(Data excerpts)
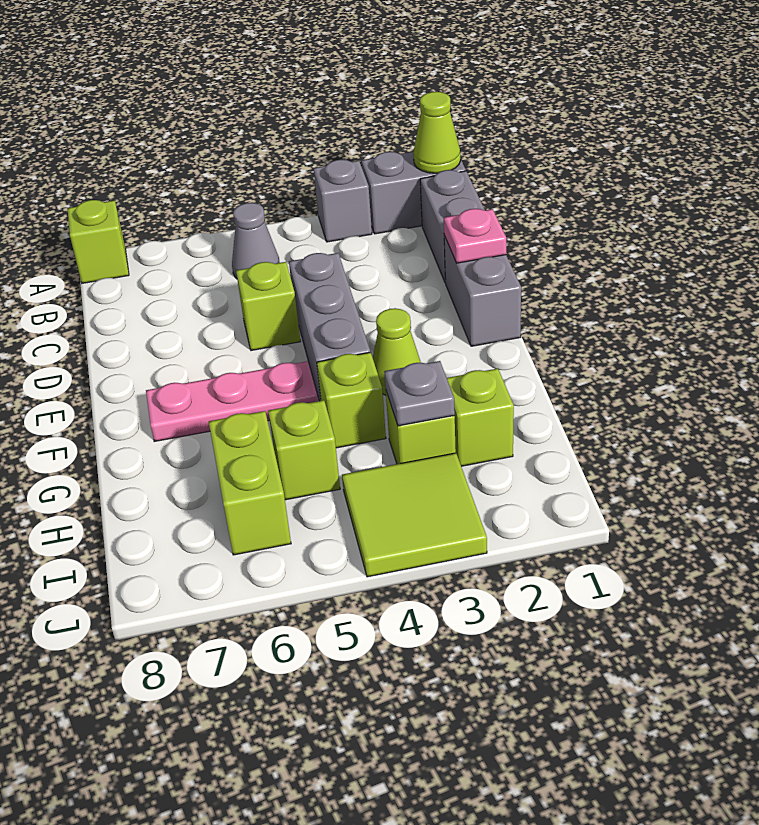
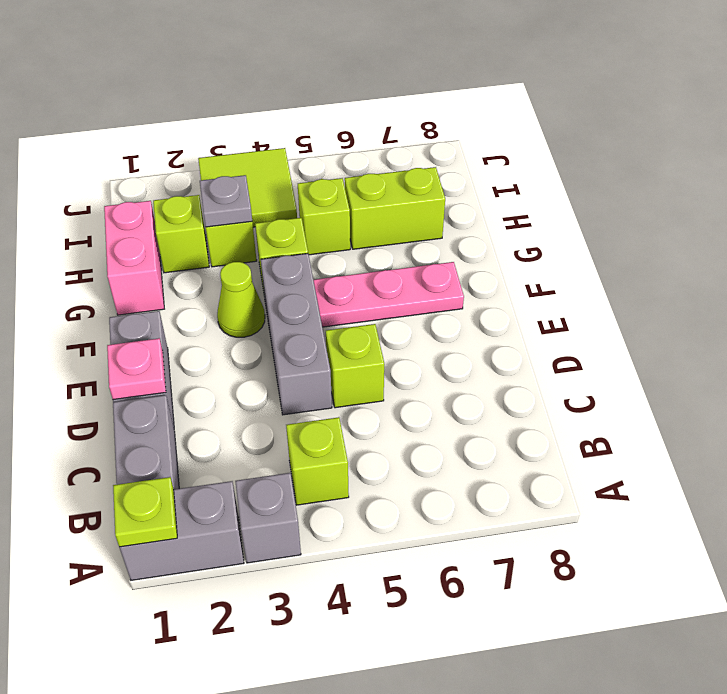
lime cone A1 level 2 -> lime plate A1 level 2
lime brick A8 level 1 -> lime brick B4 level 1
grey cone B5 level 1 -> none
none -> pink brick G1:H1 level 1
lime brick H6:I6 level 1 -> lime brick H6:H7 level 1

* [What to produce]: Search the entries for the string "brick" and collect each line that has it.

* [Exercise result]:
lime brick A8 level 1 -> lime brick B4 level 1
none -> pink brick G1:H1 level 1
lime brick H6:I6 level 1 -> lime brick H6:H7 level 1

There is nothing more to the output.